Records of scene-based questions
-- BEGIN --
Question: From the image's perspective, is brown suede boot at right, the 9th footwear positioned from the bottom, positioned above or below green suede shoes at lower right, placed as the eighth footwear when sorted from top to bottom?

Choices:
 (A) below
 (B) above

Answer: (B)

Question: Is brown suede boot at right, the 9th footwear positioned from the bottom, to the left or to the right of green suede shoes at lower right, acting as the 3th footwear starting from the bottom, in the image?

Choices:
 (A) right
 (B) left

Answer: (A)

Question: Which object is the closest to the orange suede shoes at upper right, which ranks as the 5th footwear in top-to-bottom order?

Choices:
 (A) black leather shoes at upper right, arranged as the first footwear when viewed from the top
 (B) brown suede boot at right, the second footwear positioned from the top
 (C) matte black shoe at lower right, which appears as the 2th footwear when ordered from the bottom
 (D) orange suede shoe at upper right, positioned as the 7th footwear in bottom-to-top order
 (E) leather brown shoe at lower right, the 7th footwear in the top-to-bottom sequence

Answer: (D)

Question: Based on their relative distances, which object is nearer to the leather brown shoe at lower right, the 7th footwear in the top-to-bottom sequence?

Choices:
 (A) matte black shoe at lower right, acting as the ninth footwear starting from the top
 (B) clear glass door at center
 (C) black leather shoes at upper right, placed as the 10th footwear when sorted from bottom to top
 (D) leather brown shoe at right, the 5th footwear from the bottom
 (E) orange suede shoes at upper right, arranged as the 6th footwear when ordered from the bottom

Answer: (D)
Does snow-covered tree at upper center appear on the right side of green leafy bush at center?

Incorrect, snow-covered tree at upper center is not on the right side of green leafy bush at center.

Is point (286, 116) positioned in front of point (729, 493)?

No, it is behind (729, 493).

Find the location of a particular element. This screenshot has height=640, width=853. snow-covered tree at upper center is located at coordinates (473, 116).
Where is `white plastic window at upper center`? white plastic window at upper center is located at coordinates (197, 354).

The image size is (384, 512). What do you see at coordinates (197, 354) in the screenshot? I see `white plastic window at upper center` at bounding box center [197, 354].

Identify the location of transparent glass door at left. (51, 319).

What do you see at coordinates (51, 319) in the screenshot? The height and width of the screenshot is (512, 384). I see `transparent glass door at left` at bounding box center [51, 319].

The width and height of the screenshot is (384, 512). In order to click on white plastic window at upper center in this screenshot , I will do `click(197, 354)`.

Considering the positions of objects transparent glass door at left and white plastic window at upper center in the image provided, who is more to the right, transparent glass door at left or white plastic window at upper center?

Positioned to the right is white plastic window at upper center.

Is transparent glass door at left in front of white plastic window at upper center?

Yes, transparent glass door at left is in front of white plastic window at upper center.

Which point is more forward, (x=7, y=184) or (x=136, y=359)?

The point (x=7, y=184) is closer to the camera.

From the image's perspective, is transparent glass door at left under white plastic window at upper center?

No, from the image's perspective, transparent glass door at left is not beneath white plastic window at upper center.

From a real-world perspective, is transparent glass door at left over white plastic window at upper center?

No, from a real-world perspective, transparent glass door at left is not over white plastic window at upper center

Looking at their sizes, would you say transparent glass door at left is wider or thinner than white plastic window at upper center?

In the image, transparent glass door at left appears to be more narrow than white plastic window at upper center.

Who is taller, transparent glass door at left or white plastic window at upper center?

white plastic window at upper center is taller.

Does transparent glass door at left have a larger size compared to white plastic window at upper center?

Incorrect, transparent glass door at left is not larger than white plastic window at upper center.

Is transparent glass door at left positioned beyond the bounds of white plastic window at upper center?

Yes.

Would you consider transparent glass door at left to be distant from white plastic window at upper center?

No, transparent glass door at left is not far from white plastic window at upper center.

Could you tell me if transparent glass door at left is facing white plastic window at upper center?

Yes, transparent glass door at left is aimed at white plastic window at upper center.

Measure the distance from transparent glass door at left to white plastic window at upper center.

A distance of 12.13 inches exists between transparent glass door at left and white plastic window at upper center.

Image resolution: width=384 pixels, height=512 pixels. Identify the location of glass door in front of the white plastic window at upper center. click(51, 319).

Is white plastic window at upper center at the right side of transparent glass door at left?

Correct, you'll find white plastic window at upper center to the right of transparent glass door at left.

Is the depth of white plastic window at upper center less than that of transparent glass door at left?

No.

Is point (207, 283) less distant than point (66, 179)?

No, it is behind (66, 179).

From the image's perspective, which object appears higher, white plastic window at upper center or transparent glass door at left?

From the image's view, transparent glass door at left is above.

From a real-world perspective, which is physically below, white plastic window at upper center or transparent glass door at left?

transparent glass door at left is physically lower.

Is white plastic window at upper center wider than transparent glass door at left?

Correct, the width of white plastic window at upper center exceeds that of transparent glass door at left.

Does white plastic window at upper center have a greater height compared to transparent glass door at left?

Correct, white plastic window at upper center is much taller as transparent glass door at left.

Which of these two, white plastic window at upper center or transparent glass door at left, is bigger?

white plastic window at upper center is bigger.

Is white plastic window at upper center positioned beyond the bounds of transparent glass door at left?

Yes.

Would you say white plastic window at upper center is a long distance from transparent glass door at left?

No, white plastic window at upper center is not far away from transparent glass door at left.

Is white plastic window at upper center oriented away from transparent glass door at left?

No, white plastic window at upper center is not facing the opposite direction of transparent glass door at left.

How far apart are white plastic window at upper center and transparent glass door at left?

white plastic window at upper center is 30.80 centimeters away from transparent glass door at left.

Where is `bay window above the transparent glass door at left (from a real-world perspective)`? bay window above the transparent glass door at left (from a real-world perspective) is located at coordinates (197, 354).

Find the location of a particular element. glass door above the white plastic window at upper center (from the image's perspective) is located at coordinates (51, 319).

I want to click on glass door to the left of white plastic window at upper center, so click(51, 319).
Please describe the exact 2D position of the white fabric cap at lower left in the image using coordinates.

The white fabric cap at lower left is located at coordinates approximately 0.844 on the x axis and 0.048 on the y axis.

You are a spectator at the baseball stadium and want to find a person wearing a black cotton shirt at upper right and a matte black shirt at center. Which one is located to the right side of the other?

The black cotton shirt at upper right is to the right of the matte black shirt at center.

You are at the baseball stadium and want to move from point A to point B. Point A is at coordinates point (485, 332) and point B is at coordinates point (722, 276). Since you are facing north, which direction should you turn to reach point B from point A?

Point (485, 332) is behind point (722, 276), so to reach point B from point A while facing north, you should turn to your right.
-- END --
• _Direction_
Reproduce these records word for word, from the first line to the last.

• _Output_
Question: From the image's perspective, is brown suede boot at right, the 9th footwear positioned from the bottom, positioned above or below green suede shoes at lower right, placed as the eighth footwear when sorted from top to bottom?

Choices:
 (A) below
 (B) above

Answer: (B)

Question: Is brown suede boot at right, the 9th footwear positioned from the bottom, to the left or to the right of green suede shoes at lower right, acting as the 3th footwear starting from the bottom, in the image?

Choices:
 (A) right
 (B) left

Answer: (A)

Question: Which object is the closest to the orange suede shoes at upper right, which ranks as the 5th footwear in top-to-bottom order?

Choices:
 (A) black leather shoes at upper right, arranged as the first footwear when viewed from the top
 (B) brown suede boot at right, the second footwear positioned from the top
 (C) matte black shoe at lower right, which appears as the 2th footwear when ordered from the bottom
 (D) orange suede shoe at upper right, positioned as the 7th footwear in bottom-to-top order
 (E) leather brown shoe at lower right, the 7th footwear in the top-to-bottom sequence

Answer: (D)

Question: Based on their relative distances, which object is nearer to the leather brown shoe at lower right, the 7th footwear in the top-to-bottom sequence?

Choices:
 (A) matte black shoe at lower right, acting as the ninth footwear starting from the top
 (B) clear glass door at center
 (C) black leather shoes at upper right, placed as the 10th footwear when sorted from bottom to top
 (D) leather brown shoe at right, the 5th footwear from the bottom
 (E) orange suede shoes at upper right, arranged as the 6th footwear when ordered from the bottom

Answer: (D)
Does snow-covered tree at upper center appear on the right side of green leafy bush at center?

Incorrect, snow-covered tree at upper center is not on the right side of green leafy bush at center.

Is point (286, 116) positioned in front of point (729, 493)?

No, it is behind (729, 493).

Find the location of a particular element. This screenshot has height=640, width=853. snow-covered tree at upper center is located at coordinates (473, 116).
Where is `white plastic window at upper center`? white plastic window at upper center is located at coordinates (197, 354).

The image size is (384, 512). What do you see at coordinates (197, 354) in the screenshot? I see `white plastic window at upper center` at bounding box center [197, 354].

Identify the location of transparent glass door at left. (51, 319).

What do you see at coordinates (51, 319) in the screenshot? The height and width of the screenshot is (512, 384). I see `transparent glass door at left` at bounding box center [51, 319].

The width and height of the screenshot is (384, 512). In order to click on white plastic window at upper center in this screenshot , I will do `click(197, 354)`.

Considering the positions of objects transparent glass door at left and white plastic window at upper center in the image provided, who is more to the right, transparent glass door at left or white plastic window at upper center?

Positioned to the right is white plastic window at upper center.

Is transparent glass door at left in front of white plastic window at upper center?

Yes, transparent glass door at left is in front of white plastic window at upper center.

Which point is more forward, (x=7, y=184) or (x=136, y=359)?

The point (x=7, y=184) is closer to the camera.

From the image's perspective, is transparent glass door at left under white plastic window at upper center?

No, from the image's perspective, transparent glass door at left is not beneath white plastic window at upper center.

From a real-world perspective, is transparent glass door at left over white plastic window at upper center?

No, from a real-world perspective, transparent glass door at left is not over white plastic window at upper center

Looking at their sizes, would you say transparent glass door at left is wider or thinner than white plastic window at upper center?

In the image, transparent glass door at left appears to be more narrow than white plastic window at upper center.

Who is taller, transparent glass door at left or white plastic window at upper center?

white plastic window at upper center is taller.

Does transparent glass door at left have a larger size compared to white plastic window at upper center?

Incorrect, transparent glass door at left is not larger than white plastic window at upper center.

Is transparent glass door at left positioned beyond the bounds of white plastic window at upper center?

Yes.

Would you consider transparent glass door at left to be distant from white plastic window at upper center?

No, transparent glass door at left is not far from white plastic window at upper center.

Could you tell me if transparent glass door at left is facing white plastic window at upper center?

Yes, transparent glass door at left is aimed at white plastic window at upper center.

Measure the distance from transparent glass door at left to white plastic window at upper center.

A distance of 12.13 inches exists between transparent glass door at left and white plastic window at upper center.

Image resolution: width=384 pixels, height=512 pixels. Identify the location of glass door in front of the white plastic window at upper center. click(51, 319).

Is white plastic window at upper center at the right side of transparent glass door at left?

Correct, you'll find white plastic window at upper center to the right of transparent glass door at left.

Is the depth of white plastic window at upper center less than that of transparent glass door at left?

No.

Is point (207, 283) less distant than point (66, 179)?

No, it is behind (66, 179).

From the image's perspective, which object appears higher, white plastic window at upper center or transparent glass door at left?

From the image's view, transparent glass door at left is above.

From a real-world perspective, which is physically below, white plastic window at upper center or transparent glass door at left?

transparent glass door at left is physically lower.

Is white plastic window at upper center wider than transparent glass door at left?

Correct, the width of white plastic window at upper center exceeds that of transparent glass door at left.

Does white plastic window at upper center have a greater height compared to transparent glass door at left?

Correct, white plastic window at upper center is much taller as transparent glass door at left.

Which of these two, white plastic window at upper center or transparent glass door at left, is bigger?

white plastic window at upper center is bigger.

Is white plastic window at upper center positioned beyond the bounds of transparent glass door at left?

Yes.

Would you say white plastic window at upper center is a long distance from transparent glass door at left?

No, white plastic window at upper center is not far away from transparent glass door at left.

Is white plastic window at upper center oriented away from transparent glass door at left?

No, white plastic window at upper center is not facing the opposite direction of transparent glass door at left.

How far apart are white plastic window at upper center and transparent glass door at left?

white plastic window at upper center is 30.80 centimeters away from transparent glass door at left.

Where is `bay window above the transparent glass door at left (from a real-world perspective)`? bay window above the transparent glass door at left (from a real-world perspective) is located at coordinates (197, 354).

Find the location of a particular element. glass door above the white plastic window at upper center (from the image's perspective) is located at coordinates (51, 319).

I want to click on glass door to the left of white plastic window at upper center, so click(51, 319).
Please describe the exact 2D position of the white fabric cap at lower left in the image using coordinates.

The white fabric cap at lower left is located at coordinates approximately 0.844 on the x axis and 0.048 on the y axis.

You are a spectator at the baseball stadium and want to find a person wearing a black cotton shirt at upper right and a matte black shirt at center. Which one is located to the right side of the other?

The black cotton shirt at upper right is to the right of the matte black shirt at center.

You are at the baseball stadium and want to move from point A to point B. Point A is at coordinates point (485, 332) and point B is at coordinates point (722, 276). Since you are facing north, which direction should you turn to reach point B from point A?

Point (485, 332) is behind point (722, 276), so to reach point B from point A while facing north, you should turn to your right.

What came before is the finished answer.